Filter the data below, keeping only lines that contain "brick".

DATA EXCERPT:
-*-

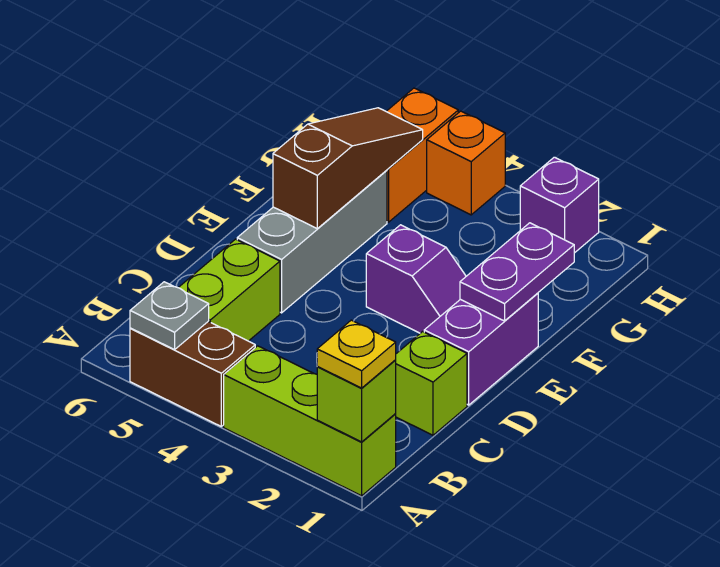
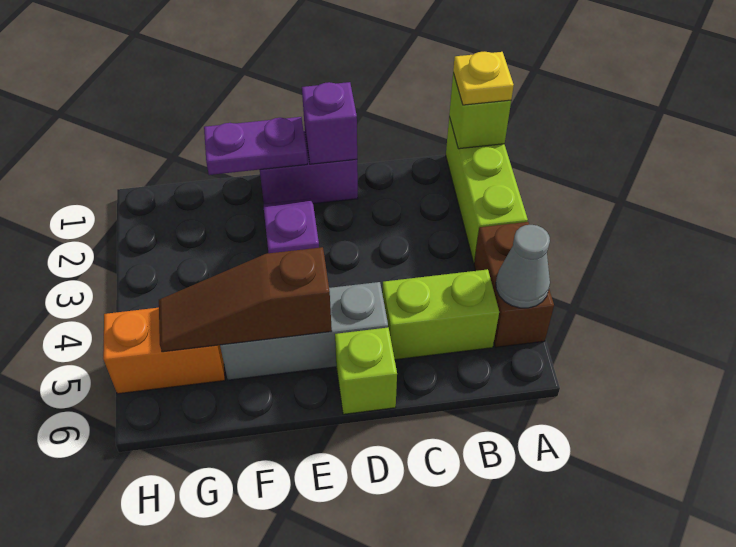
grey plate A5 level 2 -> grey cone A5 level 2
lime brick C1 level 1 -> lime brick D6 level 1
purple brick H2 level 1 -> purple brick D1 level 2
orange brick H4 level 1 -> none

-*-

EXERCISE OUTPUT:
lime brick C1 level 1 -> lime brick D6 level 1
purple brick H2 level 1 -> purple brick D1 level 2
orange brick H4 level 1 -> none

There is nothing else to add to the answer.